• **Work instruction**: The lines from the top of the records below through the one containing "BT1 pin VCC: none -> 3V3" are to be transcribed exactly, and nothing else is to be added.

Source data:
----

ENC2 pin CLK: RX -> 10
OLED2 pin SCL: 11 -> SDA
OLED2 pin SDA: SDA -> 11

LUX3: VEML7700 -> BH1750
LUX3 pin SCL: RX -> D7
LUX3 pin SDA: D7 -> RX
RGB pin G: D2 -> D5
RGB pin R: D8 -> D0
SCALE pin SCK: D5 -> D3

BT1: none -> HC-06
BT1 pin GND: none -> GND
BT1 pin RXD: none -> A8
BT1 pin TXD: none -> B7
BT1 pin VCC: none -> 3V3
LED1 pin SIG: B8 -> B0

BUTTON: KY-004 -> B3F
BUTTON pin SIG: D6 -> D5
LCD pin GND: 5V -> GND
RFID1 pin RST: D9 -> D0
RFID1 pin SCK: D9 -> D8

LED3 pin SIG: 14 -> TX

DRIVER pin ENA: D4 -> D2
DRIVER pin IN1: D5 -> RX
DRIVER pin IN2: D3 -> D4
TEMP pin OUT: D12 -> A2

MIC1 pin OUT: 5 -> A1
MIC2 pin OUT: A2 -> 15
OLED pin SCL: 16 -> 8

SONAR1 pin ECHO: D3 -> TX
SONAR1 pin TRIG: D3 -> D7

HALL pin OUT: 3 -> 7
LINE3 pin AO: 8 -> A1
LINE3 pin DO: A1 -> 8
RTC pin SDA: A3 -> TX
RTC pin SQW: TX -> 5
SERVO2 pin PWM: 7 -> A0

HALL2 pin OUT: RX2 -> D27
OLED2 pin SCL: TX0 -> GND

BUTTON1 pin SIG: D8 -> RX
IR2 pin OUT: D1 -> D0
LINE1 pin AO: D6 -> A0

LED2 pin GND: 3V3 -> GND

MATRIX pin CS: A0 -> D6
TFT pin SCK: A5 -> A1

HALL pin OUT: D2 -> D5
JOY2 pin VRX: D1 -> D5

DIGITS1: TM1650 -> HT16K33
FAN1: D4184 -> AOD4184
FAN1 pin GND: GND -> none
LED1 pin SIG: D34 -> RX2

----

• **Finished task**:
ENC2 pin CLK: RX -> 10
OLED2 pin SCL: 11 -> SDA
OLED2 pin SDA: SDA -> 11

LUX3: VEML7700 -> BH1750
LUX3 pin SCL: RX -> D7
LUX3 pin SDA: D7 -> RX
RGB pin G: D2 -> D5
RGB pin R: D8 -> D0
SCALE pin SCK: D5 -> D3

BT1: none -> HC-06
BT1 pin GND: none -> GND
BT1 pin RXD: none -> A8
BT1 pin TXD: none -> B7
BT1 pin VCC: none -> 3V3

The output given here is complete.